Scene images with change listings:
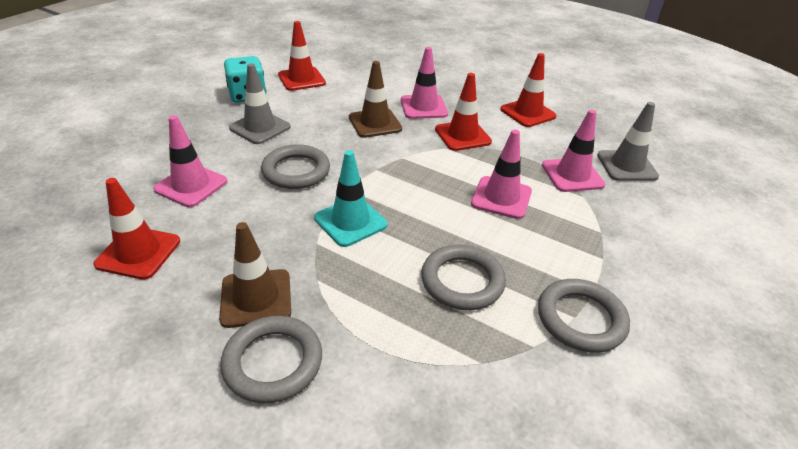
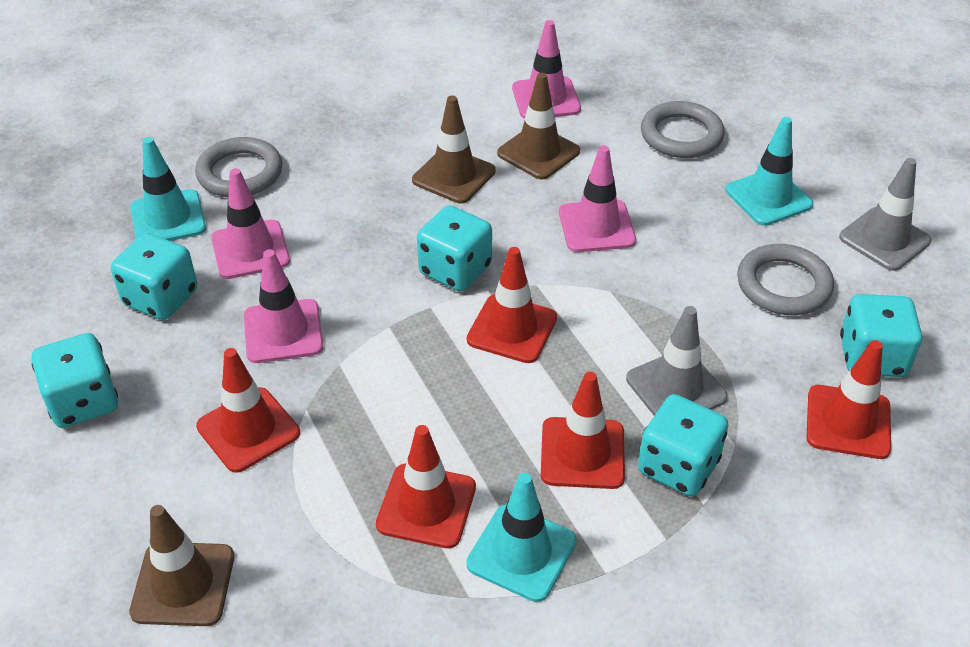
brown traffic cone: 2 -> 3
grey ring: 4 -> 3
red traffic cone: 4 -> 5
turquoise dice: 1 -> 5
turquoise traffic cone: 1 -> 3

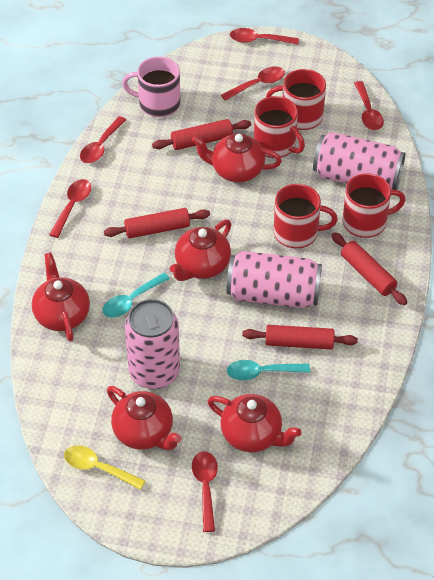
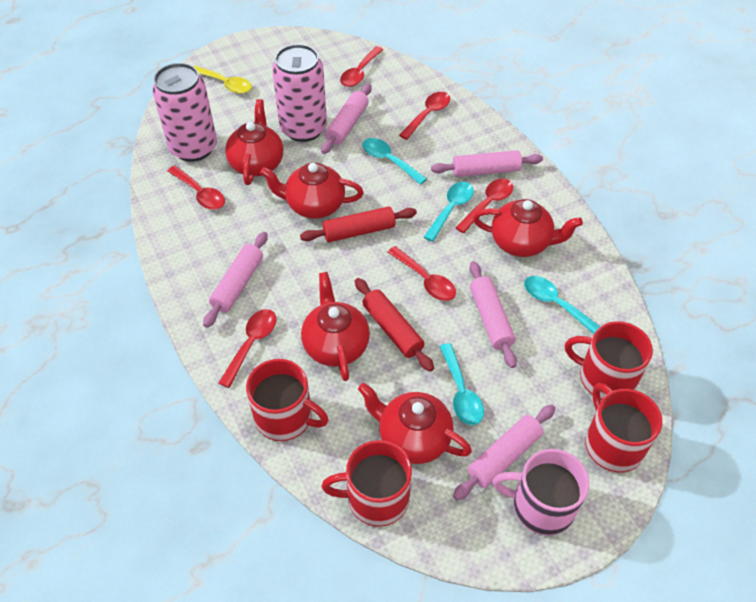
pink can: 3 -> 2
pink rolling pin: 0 -> 5
red rolling pin: 4 -> 2
turquoise spoon: 2 -> 4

◆ PROMPT:
Give only the number of lines above that hold the string "rolling".

◆ YOUR SOLUTION:
2